**AIM OF THE TASK:** When the line with "orange cheese: 3 -> 1" turns up below, begin repeating exactly, and carry on through the line with "white bell: 2 -> 3"; no pictures go into the copy.

**SOURCE MATERIAL:**
────────────────

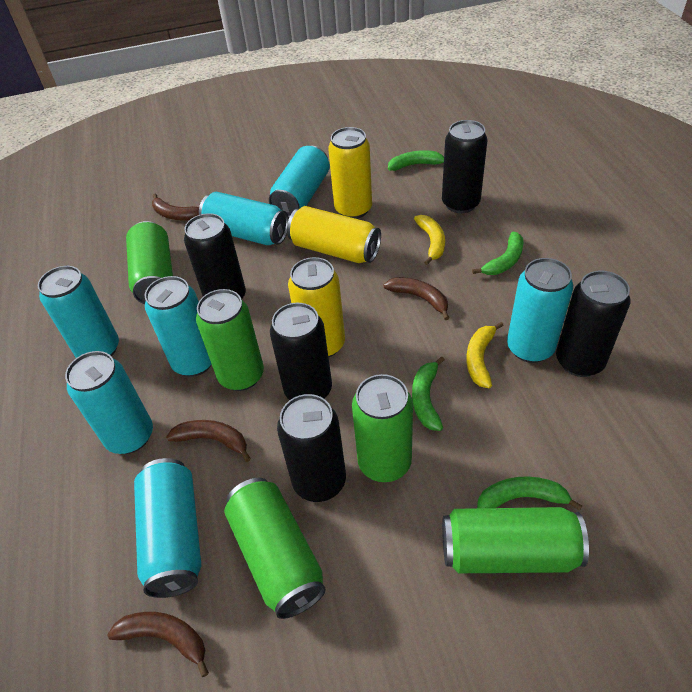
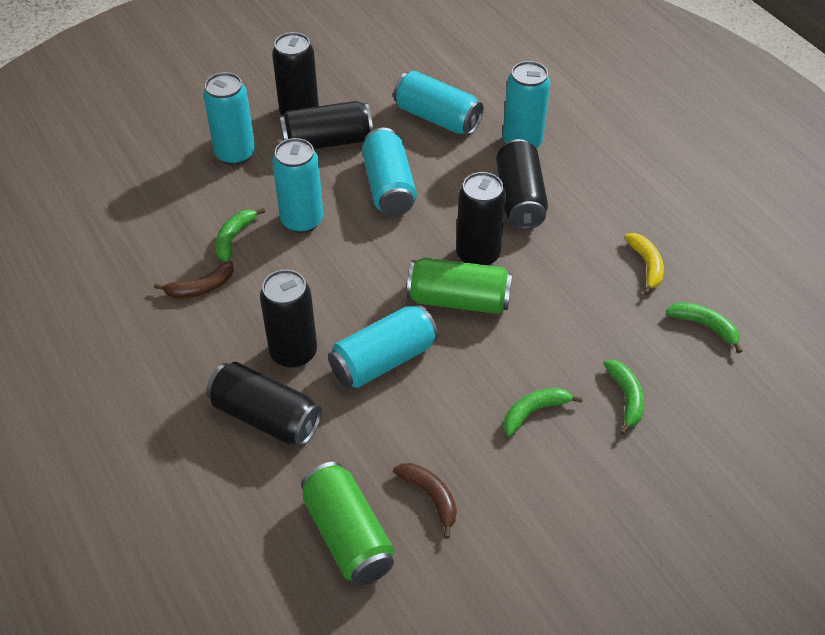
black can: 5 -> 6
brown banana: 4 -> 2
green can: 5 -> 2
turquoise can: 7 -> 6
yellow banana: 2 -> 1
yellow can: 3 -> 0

────────────────

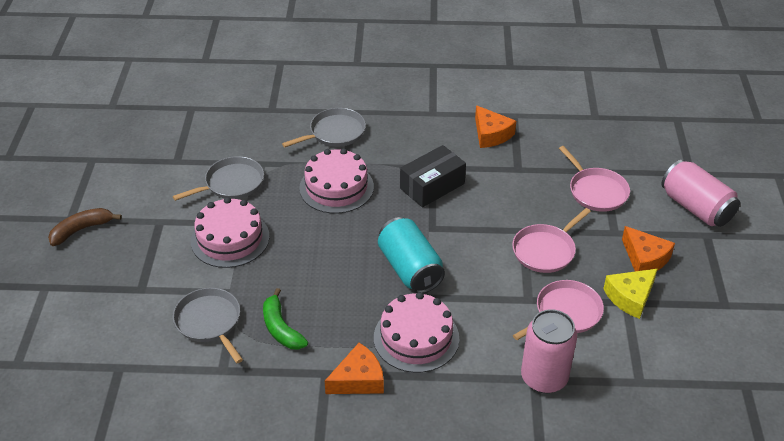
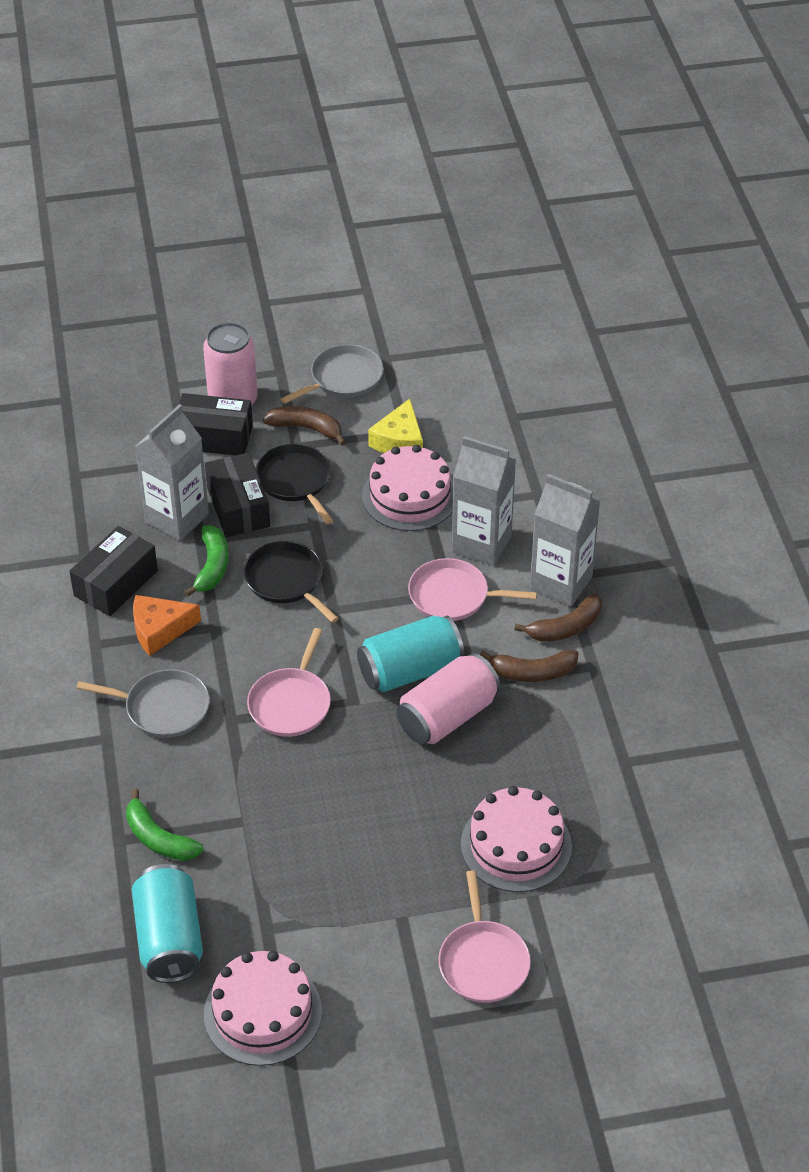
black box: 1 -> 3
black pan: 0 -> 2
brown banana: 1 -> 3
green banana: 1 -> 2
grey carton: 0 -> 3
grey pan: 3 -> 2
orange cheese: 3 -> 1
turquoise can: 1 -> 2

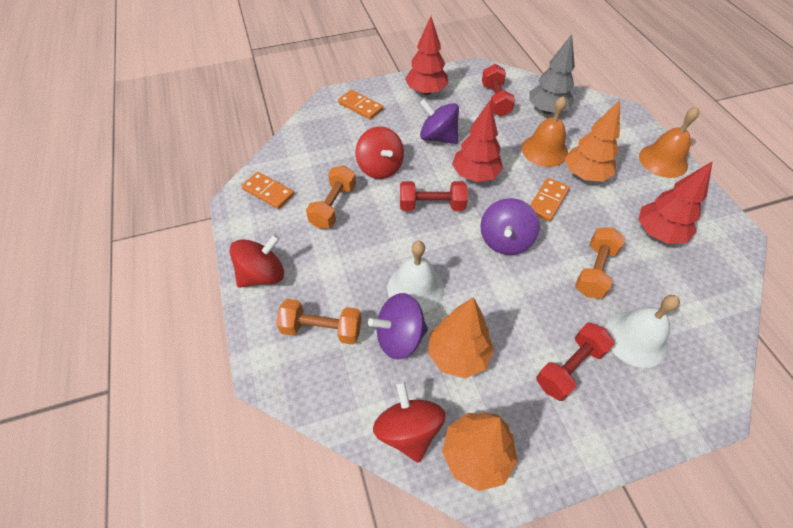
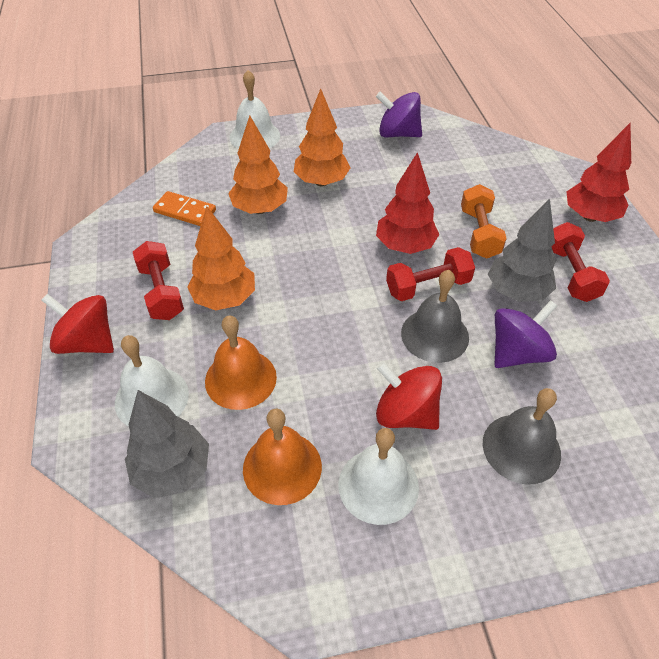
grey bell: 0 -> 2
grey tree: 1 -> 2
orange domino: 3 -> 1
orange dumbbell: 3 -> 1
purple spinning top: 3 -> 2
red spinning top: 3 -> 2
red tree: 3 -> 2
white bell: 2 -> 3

────────────────

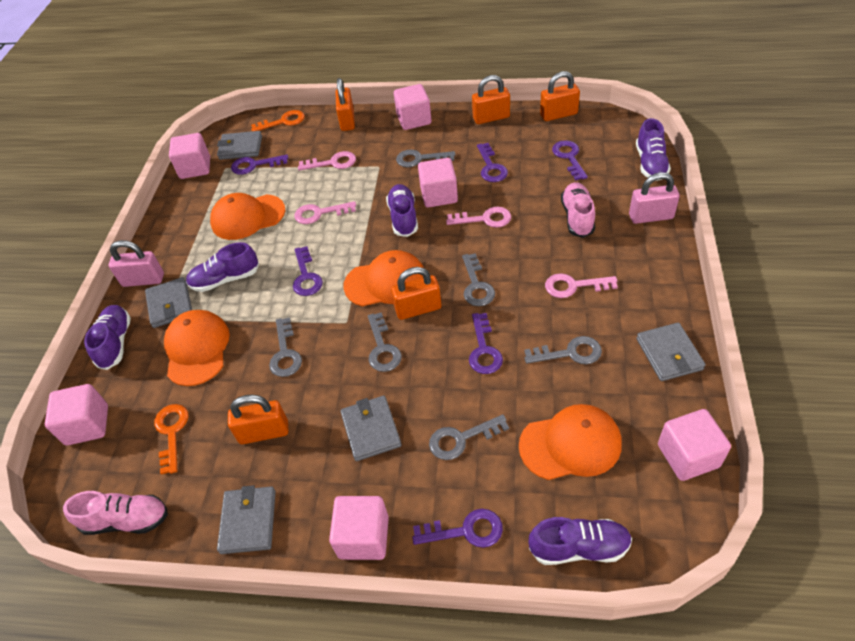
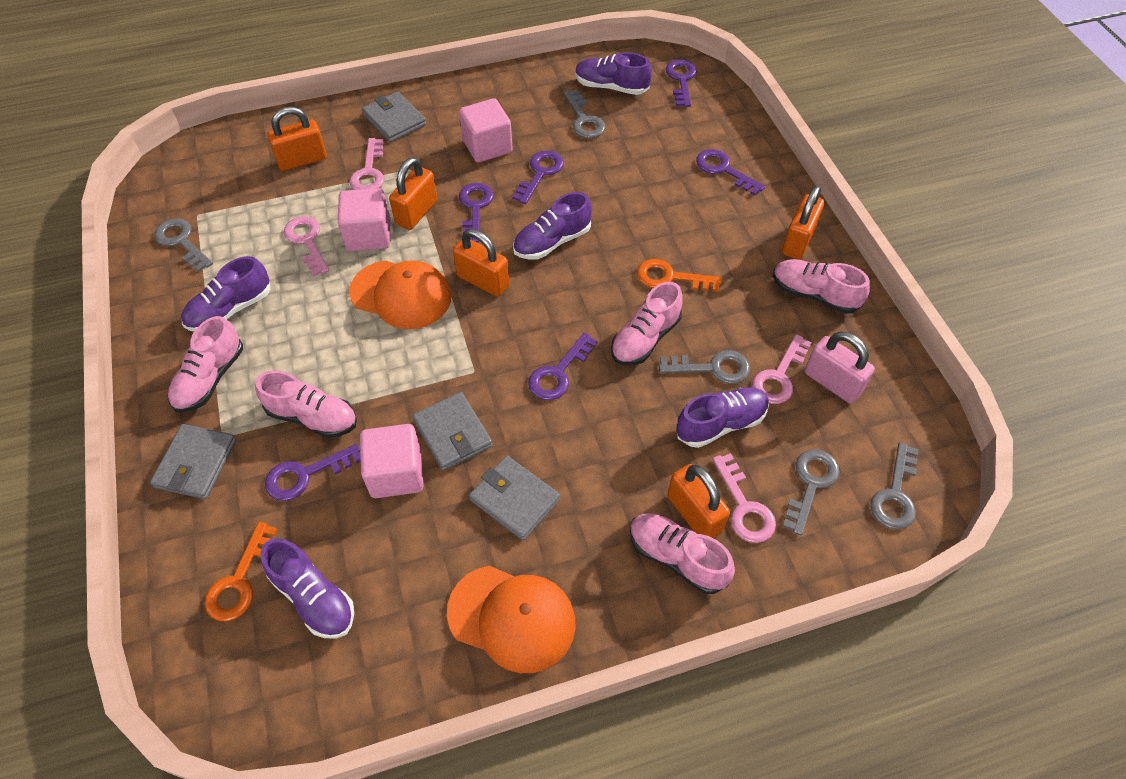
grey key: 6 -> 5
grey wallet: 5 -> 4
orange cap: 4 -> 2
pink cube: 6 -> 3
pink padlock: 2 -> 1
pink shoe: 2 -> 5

────────────────

**EXPECTED ANSWER:**
orange cheese: 3 -> 1
turquoise can: 1 -> 2

grey bell: 0 -> 2
grey tree: 1 -> 2
orange domino: 3 -> 1
orange dumbbell: 3 -> 1
purple spinning top: 3 -> 2
red spinning top: 3 -> 2
red tree: 3 -> 2
white bell: 2 -> 3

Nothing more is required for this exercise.